Top of Information supplied

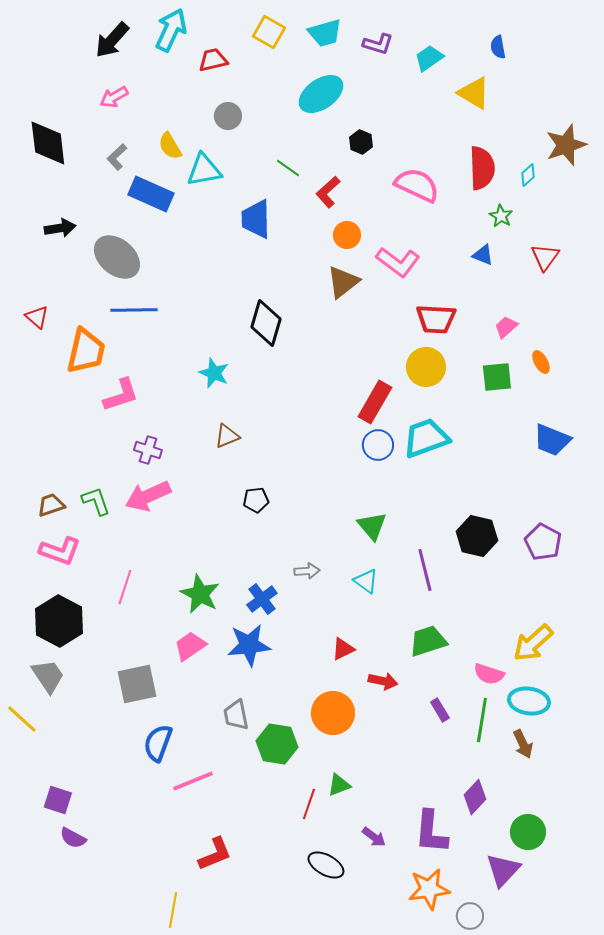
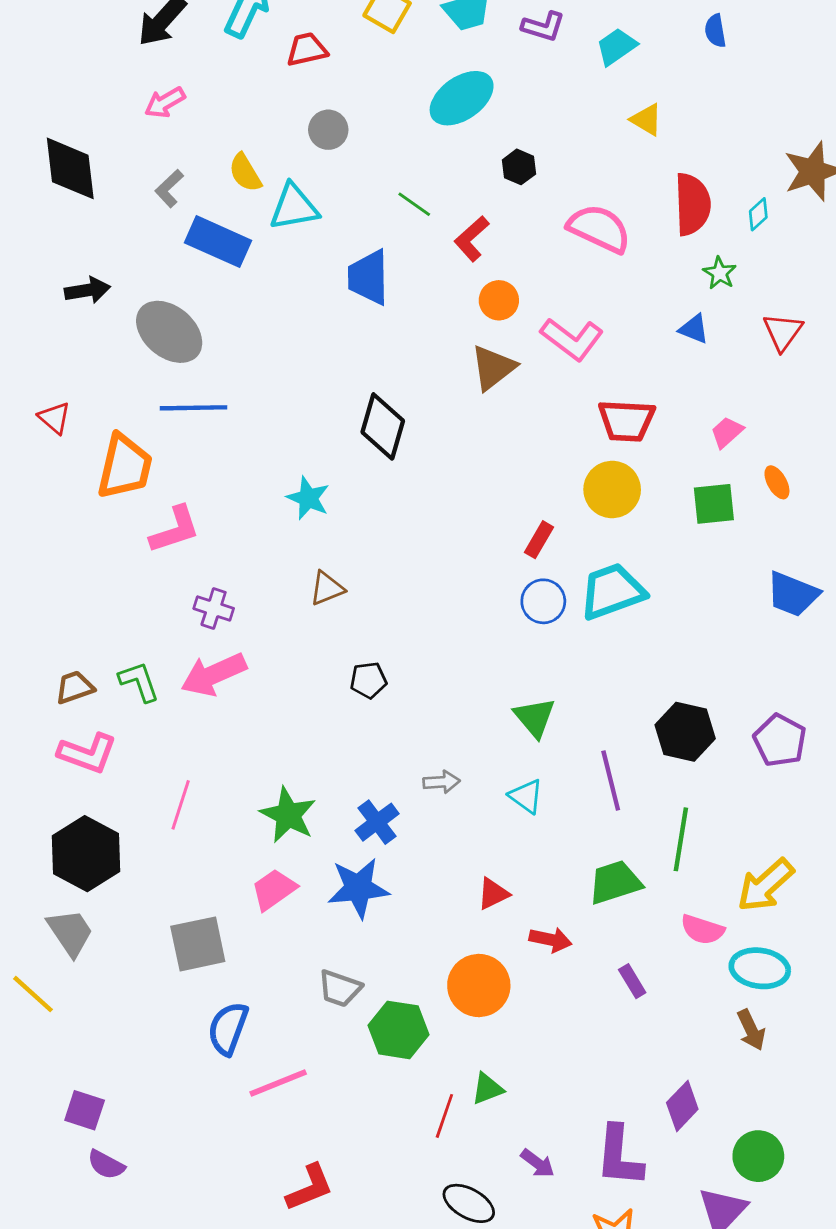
yellow triangle: (474, 93) -> (647, 120), moved, size x0.7
red rectangle: (375, 402) -> (539, 540), size x0.6
gray trapezoid: (236, 715) -> (340, 988), turned -60
green line: (482, 720) -> (681, 839), moved

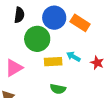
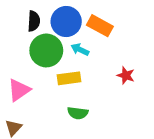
black semicircle: (19, 15) -> (34, 21), moved
cyan arrow: (73, 57) -> (80, 50), moved

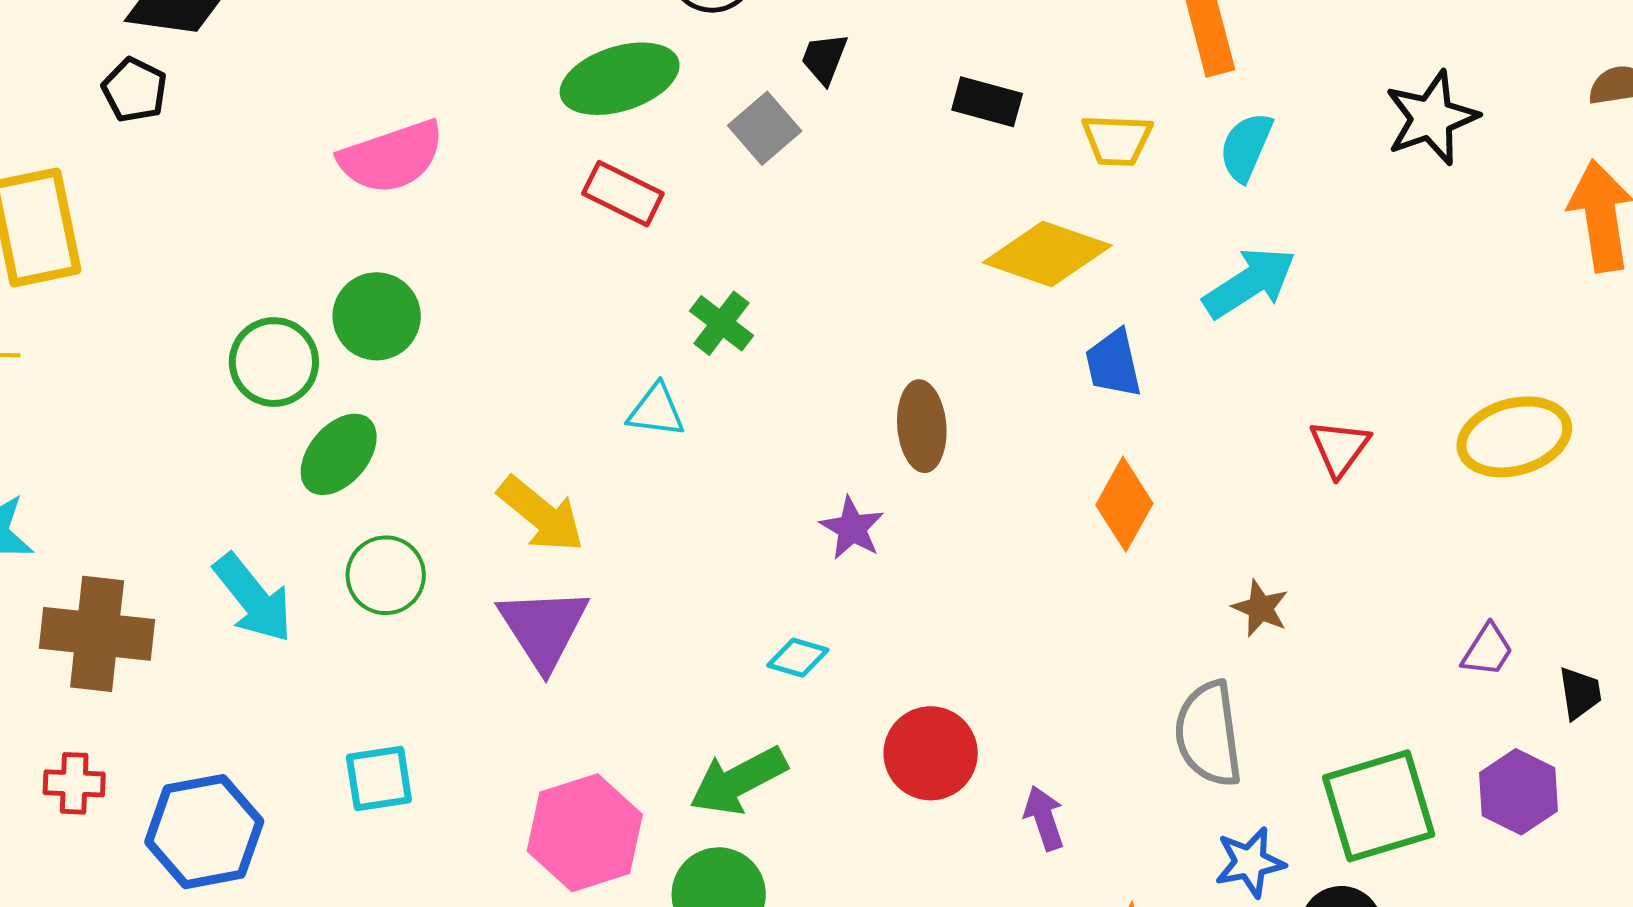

Bottom of Information supplied

__Task objective__
Exactly the lines from the one with "black semicircle: (19, 15) -> (34, 21), moved" through the end of the records are to be repeated, both ends included, and pictures are to be omitted.

__Output__
black semicircle: (19, 15) -> (34, 21), moved
cyan arrow: (73, 57) -> (80, 50), moved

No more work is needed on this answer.